*Aim of the exercise*: Produce word for word the lines of the data below running from the one that has "window: (88, 453) -> (217, 1129), moved" to the one that has "dresser: (615, 337)", inclusive, and no others.

Material shown: Begin

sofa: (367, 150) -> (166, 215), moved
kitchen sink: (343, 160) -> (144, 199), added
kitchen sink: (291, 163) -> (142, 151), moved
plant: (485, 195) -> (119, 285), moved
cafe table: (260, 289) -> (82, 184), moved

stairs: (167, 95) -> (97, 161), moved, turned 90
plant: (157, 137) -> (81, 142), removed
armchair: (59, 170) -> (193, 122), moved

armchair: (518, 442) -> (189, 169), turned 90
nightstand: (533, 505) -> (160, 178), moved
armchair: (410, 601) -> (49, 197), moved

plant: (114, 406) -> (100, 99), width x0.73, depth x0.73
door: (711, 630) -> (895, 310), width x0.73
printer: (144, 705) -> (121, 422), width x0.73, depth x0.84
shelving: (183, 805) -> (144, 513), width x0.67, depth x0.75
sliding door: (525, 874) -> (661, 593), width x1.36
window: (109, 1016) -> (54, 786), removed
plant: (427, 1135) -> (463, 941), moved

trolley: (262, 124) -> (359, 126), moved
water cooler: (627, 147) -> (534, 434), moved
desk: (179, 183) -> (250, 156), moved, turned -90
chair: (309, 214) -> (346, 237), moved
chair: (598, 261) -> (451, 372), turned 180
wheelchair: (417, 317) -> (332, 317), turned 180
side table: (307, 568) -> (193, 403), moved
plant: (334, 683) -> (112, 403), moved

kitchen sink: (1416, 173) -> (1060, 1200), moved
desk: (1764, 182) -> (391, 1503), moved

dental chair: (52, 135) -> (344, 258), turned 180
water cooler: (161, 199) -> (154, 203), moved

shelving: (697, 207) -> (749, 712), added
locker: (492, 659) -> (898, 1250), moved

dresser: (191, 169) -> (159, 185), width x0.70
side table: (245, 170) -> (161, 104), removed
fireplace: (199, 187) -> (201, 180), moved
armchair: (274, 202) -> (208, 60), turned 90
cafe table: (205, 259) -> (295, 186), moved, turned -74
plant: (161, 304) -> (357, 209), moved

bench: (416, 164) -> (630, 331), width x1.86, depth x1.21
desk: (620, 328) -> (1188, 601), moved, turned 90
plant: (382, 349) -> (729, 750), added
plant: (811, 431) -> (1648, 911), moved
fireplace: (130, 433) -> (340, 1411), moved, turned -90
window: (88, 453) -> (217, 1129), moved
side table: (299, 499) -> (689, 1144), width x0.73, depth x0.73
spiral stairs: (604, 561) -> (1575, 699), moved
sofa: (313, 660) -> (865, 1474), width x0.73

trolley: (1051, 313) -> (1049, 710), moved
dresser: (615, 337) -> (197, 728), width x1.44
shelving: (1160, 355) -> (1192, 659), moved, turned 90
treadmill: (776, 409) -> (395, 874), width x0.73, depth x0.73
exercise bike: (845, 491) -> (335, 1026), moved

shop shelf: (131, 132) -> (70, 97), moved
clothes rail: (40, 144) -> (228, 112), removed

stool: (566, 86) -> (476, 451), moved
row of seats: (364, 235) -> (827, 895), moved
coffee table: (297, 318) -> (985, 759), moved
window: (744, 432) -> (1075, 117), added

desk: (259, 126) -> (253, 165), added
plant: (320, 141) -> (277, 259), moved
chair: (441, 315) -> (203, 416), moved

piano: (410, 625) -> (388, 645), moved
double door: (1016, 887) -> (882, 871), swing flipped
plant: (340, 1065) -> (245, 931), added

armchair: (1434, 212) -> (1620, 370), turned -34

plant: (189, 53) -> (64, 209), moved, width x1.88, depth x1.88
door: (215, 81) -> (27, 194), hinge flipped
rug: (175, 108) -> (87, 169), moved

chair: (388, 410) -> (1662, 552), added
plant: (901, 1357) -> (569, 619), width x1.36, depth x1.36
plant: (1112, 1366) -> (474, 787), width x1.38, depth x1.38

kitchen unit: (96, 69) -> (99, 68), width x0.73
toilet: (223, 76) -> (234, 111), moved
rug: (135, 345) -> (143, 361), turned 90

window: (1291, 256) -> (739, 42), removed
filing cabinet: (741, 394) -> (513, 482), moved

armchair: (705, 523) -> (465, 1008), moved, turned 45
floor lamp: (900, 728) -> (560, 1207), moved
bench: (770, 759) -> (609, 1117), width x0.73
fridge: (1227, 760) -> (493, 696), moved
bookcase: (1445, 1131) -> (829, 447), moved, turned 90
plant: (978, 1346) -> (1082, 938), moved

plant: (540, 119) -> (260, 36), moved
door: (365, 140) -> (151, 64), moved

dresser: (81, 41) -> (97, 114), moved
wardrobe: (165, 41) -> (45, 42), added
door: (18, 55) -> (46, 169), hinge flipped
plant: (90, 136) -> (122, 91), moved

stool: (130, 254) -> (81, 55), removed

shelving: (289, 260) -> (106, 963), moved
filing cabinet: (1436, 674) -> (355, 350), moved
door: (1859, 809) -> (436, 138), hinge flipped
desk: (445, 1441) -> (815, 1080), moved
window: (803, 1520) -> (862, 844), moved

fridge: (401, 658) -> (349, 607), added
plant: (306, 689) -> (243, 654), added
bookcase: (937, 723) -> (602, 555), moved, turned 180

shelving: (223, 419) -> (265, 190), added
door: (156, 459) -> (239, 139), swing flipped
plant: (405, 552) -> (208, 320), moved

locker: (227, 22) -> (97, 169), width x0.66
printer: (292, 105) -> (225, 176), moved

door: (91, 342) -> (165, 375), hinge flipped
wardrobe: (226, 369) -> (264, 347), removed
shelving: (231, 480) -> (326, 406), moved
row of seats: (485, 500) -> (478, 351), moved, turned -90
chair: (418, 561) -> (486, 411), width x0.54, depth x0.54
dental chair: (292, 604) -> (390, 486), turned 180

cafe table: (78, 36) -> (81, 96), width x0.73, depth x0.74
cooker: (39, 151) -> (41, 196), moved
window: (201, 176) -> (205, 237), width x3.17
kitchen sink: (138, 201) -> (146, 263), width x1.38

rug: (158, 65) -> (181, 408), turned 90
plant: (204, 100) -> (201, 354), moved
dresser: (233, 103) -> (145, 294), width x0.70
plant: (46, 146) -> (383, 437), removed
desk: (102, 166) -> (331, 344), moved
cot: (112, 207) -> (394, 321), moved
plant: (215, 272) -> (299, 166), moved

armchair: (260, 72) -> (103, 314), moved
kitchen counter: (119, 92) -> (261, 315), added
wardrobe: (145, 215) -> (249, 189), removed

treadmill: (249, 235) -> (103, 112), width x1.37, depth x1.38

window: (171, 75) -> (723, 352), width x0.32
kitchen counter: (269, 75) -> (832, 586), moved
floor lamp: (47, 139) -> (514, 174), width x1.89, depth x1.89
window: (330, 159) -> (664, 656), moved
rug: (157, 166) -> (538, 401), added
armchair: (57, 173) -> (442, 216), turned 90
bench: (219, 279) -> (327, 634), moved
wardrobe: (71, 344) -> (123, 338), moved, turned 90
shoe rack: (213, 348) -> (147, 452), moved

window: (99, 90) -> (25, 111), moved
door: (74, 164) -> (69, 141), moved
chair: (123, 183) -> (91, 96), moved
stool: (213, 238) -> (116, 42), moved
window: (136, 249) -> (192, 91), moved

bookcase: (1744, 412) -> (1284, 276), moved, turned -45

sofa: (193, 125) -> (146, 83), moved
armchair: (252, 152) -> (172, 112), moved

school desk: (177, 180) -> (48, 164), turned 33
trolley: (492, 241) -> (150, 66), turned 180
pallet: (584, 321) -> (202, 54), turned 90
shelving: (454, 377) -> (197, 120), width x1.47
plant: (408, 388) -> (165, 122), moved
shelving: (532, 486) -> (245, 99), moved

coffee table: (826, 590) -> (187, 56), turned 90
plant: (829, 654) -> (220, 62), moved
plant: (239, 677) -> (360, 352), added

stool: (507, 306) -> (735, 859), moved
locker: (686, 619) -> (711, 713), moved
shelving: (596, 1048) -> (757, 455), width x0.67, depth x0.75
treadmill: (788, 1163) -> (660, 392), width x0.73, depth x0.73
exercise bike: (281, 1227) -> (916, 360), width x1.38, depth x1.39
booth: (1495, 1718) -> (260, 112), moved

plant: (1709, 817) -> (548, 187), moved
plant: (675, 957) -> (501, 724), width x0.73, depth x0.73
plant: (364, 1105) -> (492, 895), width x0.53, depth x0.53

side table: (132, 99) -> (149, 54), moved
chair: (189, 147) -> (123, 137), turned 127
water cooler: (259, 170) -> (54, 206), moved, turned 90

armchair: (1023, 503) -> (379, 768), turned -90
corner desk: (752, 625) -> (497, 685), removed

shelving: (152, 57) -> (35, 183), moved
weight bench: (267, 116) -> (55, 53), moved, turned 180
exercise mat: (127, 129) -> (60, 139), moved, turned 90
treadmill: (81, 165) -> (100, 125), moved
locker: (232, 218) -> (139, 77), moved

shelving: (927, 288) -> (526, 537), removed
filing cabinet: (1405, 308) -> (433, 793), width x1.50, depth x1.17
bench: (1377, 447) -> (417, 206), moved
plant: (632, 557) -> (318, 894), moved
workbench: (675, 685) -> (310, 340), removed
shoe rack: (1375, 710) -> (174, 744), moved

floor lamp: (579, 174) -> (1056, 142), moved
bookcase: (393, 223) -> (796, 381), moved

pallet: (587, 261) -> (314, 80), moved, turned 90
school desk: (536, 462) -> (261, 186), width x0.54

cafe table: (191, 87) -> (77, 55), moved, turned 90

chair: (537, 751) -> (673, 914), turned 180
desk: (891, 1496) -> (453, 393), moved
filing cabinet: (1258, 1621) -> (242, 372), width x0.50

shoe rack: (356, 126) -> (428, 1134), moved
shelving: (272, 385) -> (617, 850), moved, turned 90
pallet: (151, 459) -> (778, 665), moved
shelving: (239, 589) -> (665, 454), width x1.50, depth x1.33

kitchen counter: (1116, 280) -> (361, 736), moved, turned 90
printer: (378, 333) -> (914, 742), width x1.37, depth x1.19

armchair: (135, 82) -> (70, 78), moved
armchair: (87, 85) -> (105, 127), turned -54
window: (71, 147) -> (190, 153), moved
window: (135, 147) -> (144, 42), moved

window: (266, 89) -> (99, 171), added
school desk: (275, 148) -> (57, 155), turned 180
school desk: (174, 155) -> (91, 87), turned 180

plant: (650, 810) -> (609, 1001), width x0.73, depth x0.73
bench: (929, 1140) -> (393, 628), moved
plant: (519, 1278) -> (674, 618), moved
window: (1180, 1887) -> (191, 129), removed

Material shown: End

*Your solution*:
window: (88, 453) -> (217, 1129), moved
side table: (299, 499) -> (689, 1144), width x0.73, depth x0.73
spiral stairs: (604, 561) -> (1575, 699), moved
sofa: (313, 660) -> (865, 1474), width x0.73

trolley: (1051, 313) -> (1049, 710), moved
dresser: (615, 337) -> (197, 728), width x1.44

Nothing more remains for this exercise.